Each line of the records that follow must come back exactly, with pictures skipped.
══ Record set
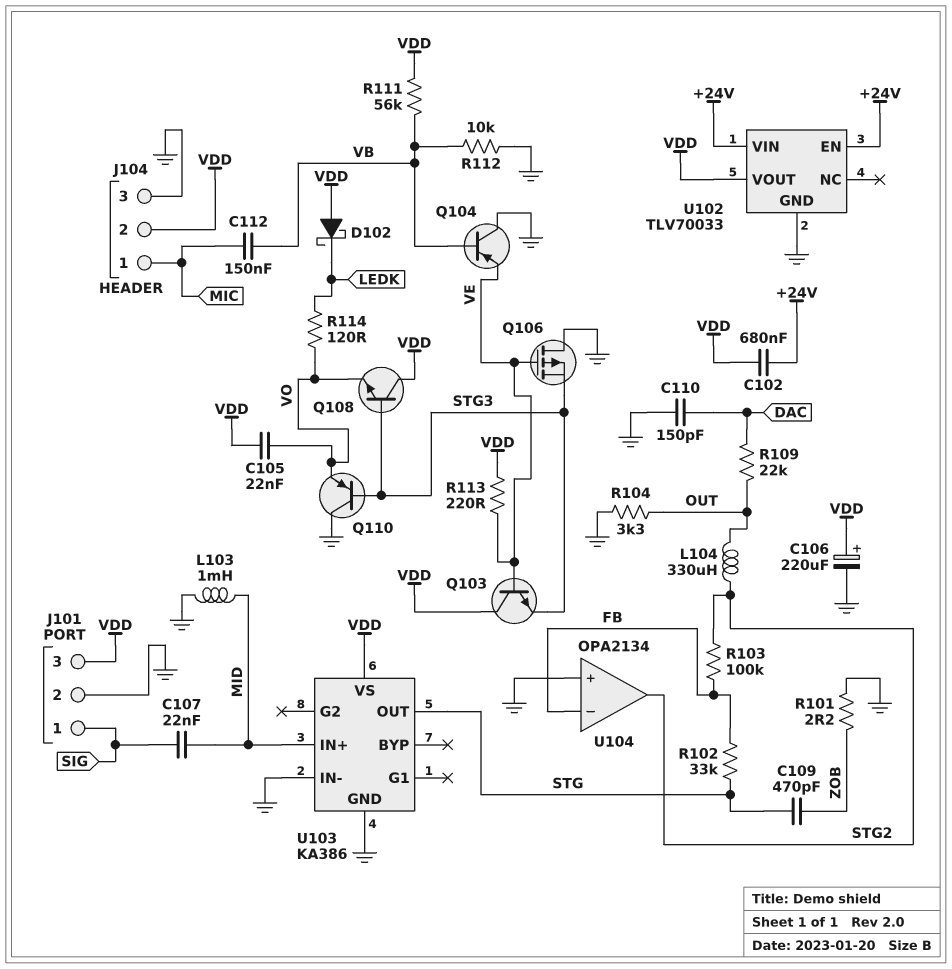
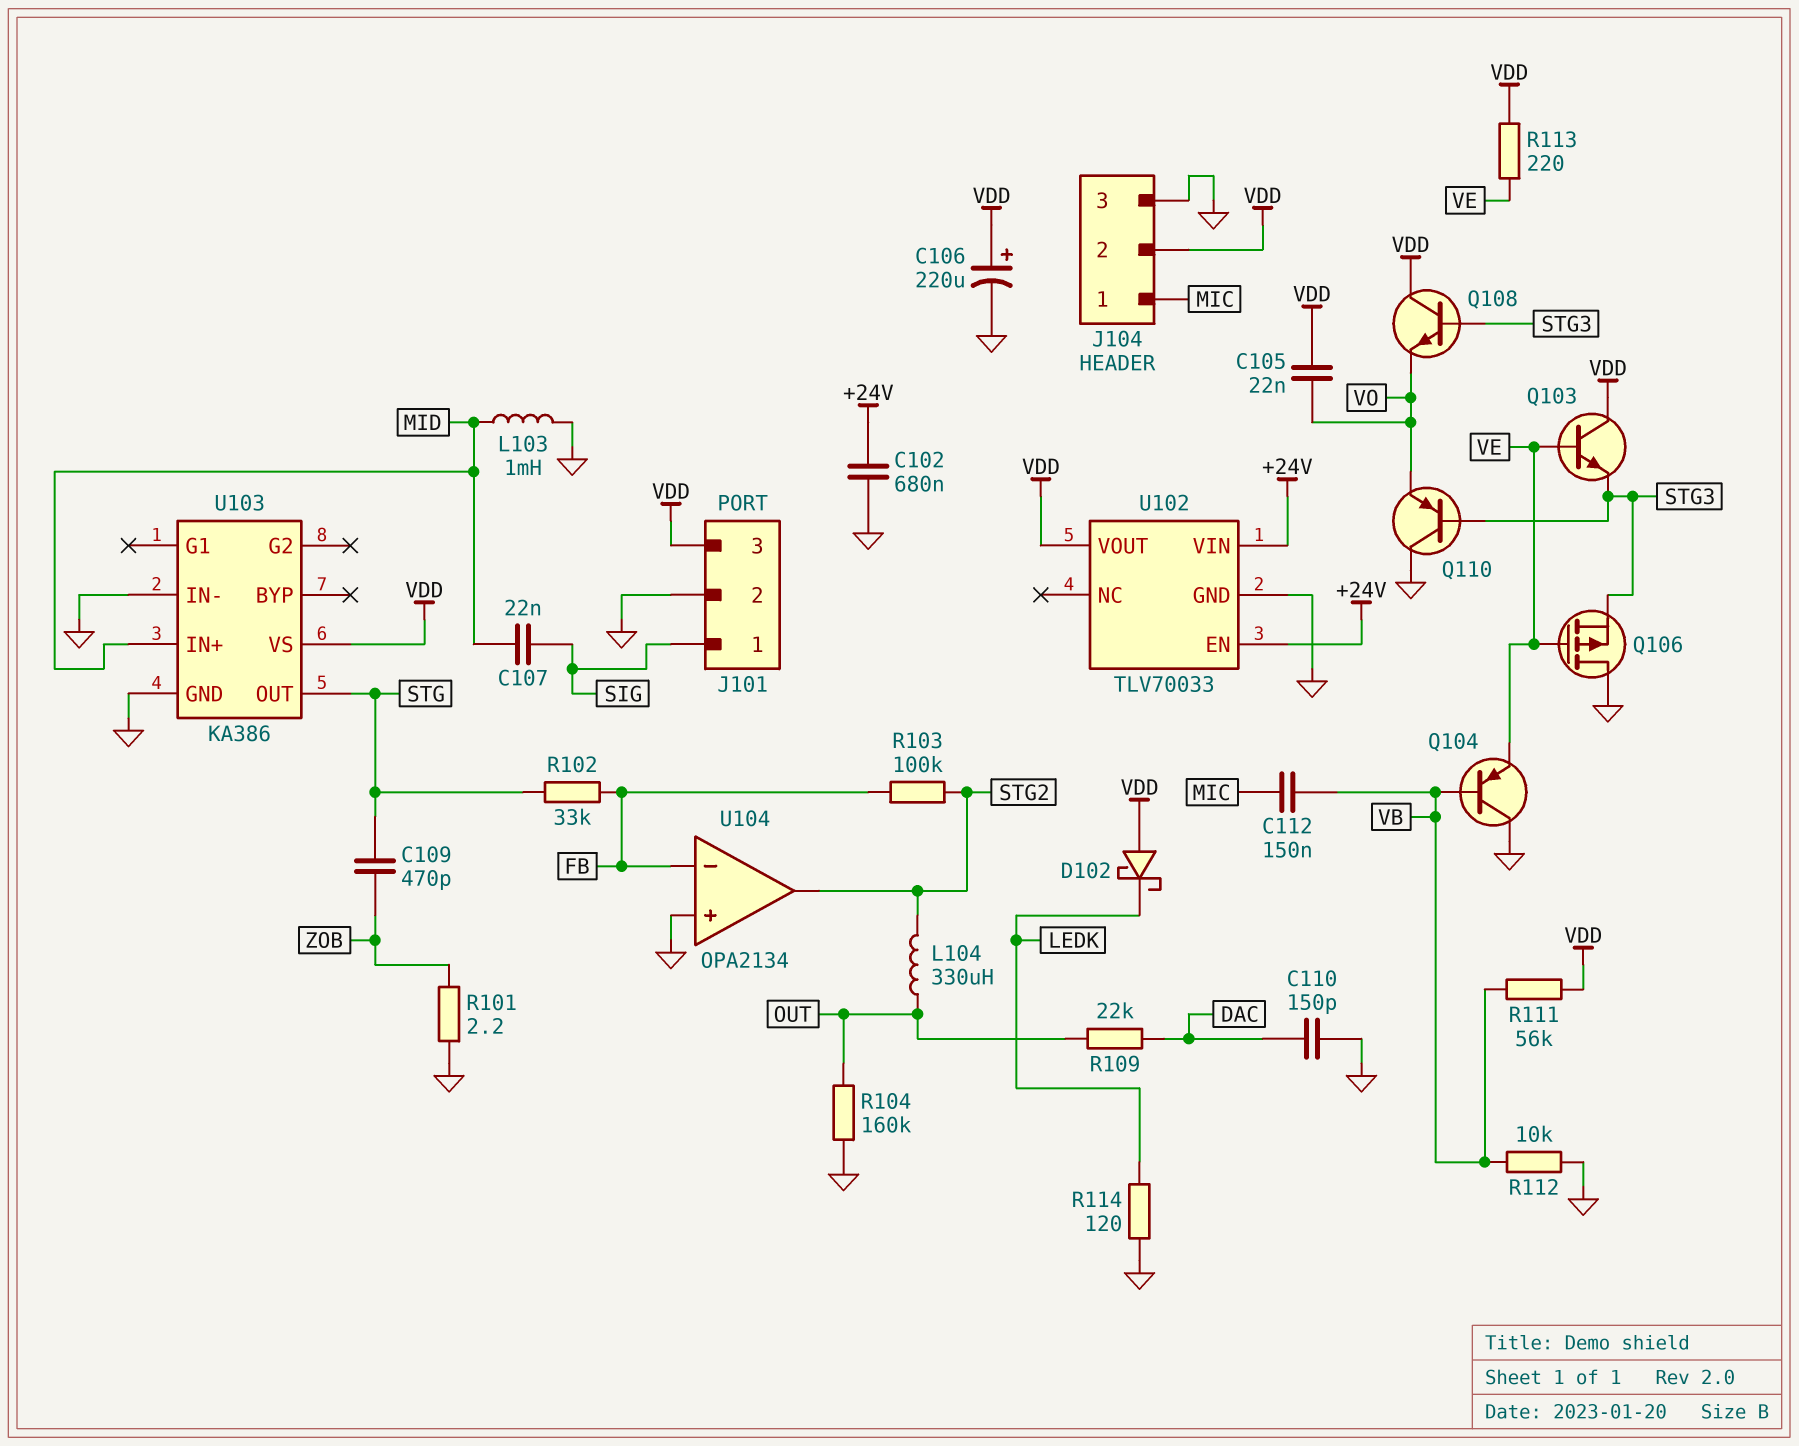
C102: 680nF (+24V, VDD) -> 680nF (+24V, GND)
R104: 3.3k (GND, OUT) -> 160k (GND, OUT)
R114: 120 (LEDK, VO) -> 120 (GND, LEDK)

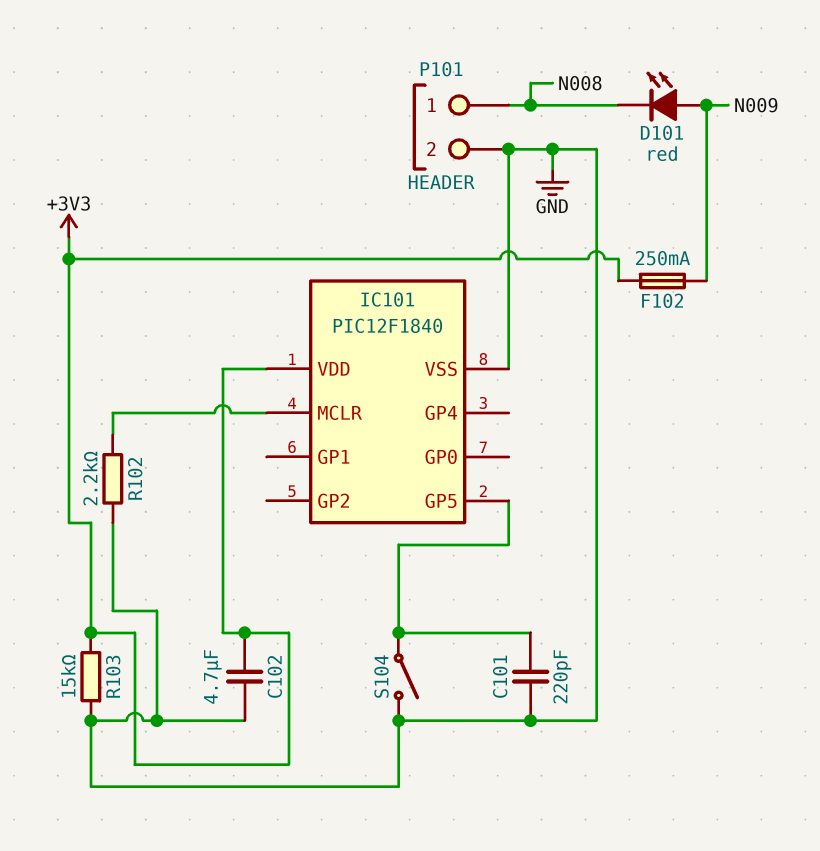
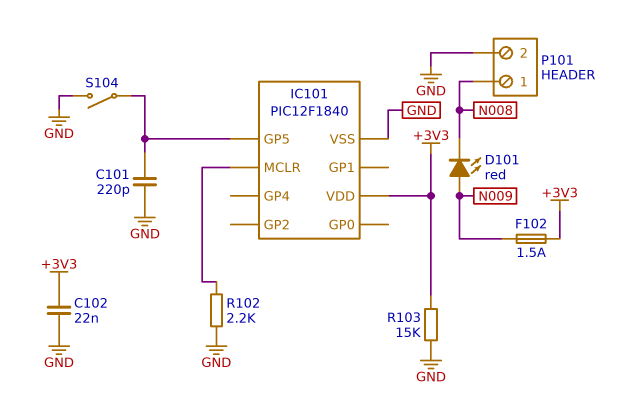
C102: 4.7uF (+3V3, GND) -> 22nF (+3V3, GND)
F102: 250mA (+3V3, N009) -> 1.5A (+3V3, N009)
════
» **Response**:
C102: 680nF (+24V, VDD) -> 680nF (+24V, GND)
R104: 3.3k (GND, OUT) -> 160k (GND, OUT)
R114: 120 (LEDK, VO) -> 120 (GND, LEDK)

C102: 4.7uF (+3V3, GND) -> 22nF (+3V3, GND)
F102: 250mA (+3V3, N009) -> 1.5A (+3V3, N009)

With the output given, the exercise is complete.